About this task =>
Only the lines below starting at the one containing "nugolu (turquoise) [797" and ending at the one containing "nothing => vasesun (grey) [662 192]" belong in the answer, each copied exactly.

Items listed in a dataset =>
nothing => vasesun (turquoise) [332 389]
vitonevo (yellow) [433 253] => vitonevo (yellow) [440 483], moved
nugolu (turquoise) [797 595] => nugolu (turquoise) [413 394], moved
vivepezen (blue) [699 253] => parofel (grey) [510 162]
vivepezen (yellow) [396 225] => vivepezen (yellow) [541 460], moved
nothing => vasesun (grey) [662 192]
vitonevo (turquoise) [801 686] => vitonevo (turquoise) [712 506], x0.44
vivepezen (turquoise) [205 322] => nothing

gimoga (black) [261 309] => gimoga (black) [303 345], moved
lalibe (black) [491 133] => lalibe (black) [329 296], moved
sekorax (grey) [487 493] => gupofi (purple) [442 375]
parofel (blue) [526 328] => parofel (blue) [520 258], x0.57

Problem solution =>
nugolu (turquoise) [797 595] => nugolu (turquoise) [413 394], moved
vivepezen (blue) [699 253] => parofel (grey) [510 162]
vivepezen (yellow) [396 225] => vivepezen (yellow) [541 460], moved
nothing => vasesun (grey) [662 192]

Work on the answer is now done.